AIM OF THE EXERCISE: Write out the data exactly, please, and omit the pictures.

COLLECTED MATERIAL:
##########
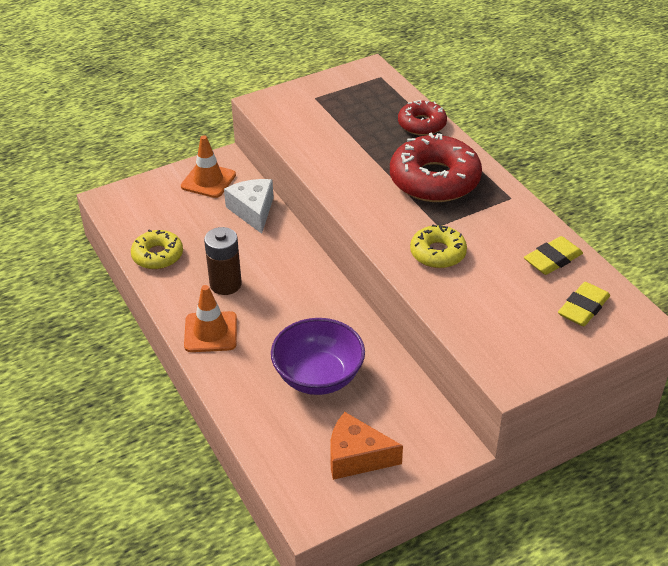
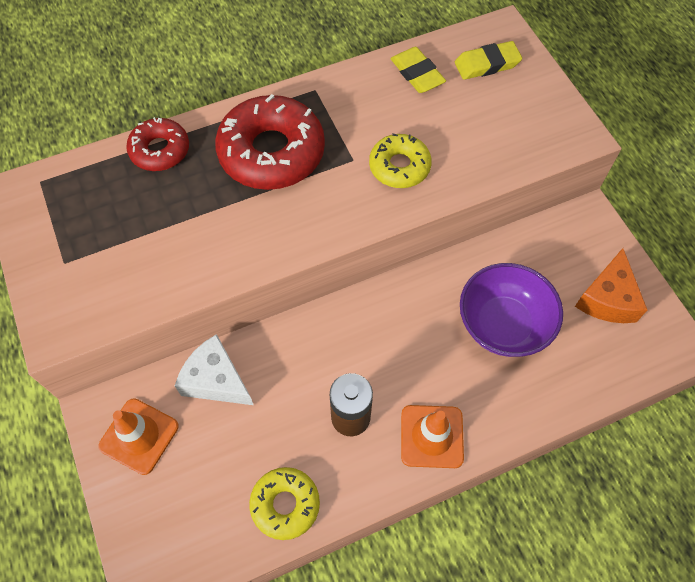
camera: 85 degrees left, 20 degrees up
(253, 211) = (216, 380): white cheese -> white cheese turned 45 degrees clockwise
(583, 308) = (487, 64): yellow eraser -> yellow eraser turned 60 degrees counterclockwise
##########
THE ANSWER:
camera: 85 degrees left, 20 degrees up
(253, 211) = (216, 380): white cheese -> white cheese turned 45 degrees clockwise
(583, 308) = (487, 64): yellow eraser -> yellow eraser turned 60 degrees counterclockwise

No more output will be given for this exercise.